Top of Source information

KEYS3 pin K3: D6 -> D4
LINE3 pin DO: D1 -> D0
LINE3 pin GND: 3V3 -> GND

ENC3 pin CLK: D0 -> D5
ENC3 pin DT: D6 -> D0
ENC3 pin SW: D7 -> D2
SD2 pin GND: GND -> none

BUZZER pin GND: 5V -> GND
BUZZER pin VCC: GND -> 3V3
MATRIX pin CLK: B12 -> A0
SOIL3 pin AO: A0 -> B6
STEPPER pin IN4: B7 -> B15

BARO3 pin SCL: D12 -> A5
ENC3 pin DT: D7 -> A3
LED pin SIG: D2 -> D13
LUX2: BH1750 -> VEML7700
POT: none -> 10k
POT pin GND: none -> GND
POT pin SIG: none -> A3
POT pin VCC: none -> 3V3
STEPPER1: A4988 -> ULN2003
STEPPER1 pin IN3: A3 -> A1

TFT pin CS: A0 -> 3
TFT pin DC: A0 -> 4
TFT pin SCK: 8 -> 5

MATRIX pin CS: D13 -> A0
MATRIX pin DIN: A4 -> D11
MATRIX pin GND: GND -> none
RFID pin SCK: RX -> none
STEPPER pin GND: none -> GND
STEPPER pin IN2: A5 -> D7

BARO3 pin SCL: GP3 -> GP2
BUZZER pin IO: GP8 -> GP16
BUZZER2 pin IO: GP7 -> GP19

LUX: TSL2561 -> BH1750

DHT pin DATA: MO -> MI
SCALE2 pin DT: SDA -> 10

Bottom of Source information

• **Instructions for the task**:
Copy the entries word for word.

• **Answer to this exercise**:
KEYS3 pin K3: D6 -> D4
LINE3 pin DO: D1 -> D0
LINE3 pin GND: 3V3 -> GND

ENC3 pin CLK: D0 -> D5
ENC3 pin DT: D6 -> D0
ENC3 pin SW: D7 -> D2
SD2 pin GND: GND -> none

BUZZER pin GND: 5V -> GND
BUZZER pin VCC: GND -> 3V3
MATRIX pin CLK: B12 -> A0
SOIL3 pin AO: A0 -> B6
STEPPER pin IN4: B7 -> B15

BARO3 pin SCL: D12 -> A5
ENC3 pin DT: D7 -> A3
LED pin SIG: D2 -> D13
LUX2: BH1750 -> VEML7700
POT: none -> 10k
POT pin GND: none -> GND
POT pin SIG: none -> A3
POT pin VCC: none -> 3V3
STEPPER1: A4988 -> ULN2003
STEPPER1 pin IN3: A3 -> A1

TFT pin CS: A0 -> 3
TFT pin DC: A0 -> 4
TFT pin SCK: 8 -> 5

MATRIX pin CS: D13 -> A0
MATRIX pin DIN: A4 -> D11
MATRIX pin GND: GND -> none
RFID pin SCK: RX -> none
STEPPER pin GND: none -> GND
STEPPER pin IN2: A5 -> D7

BARO3 pin SCL: GP3 -> GP2
BUZZER pin IO: GP8 -> GP16
BUZZER2 pin IO: GP7 -> GP19

LUX: TSL2561 -> BH1750

DHT pin DATA: MO -> MI
SCALE2 pin DT: SDA -> 10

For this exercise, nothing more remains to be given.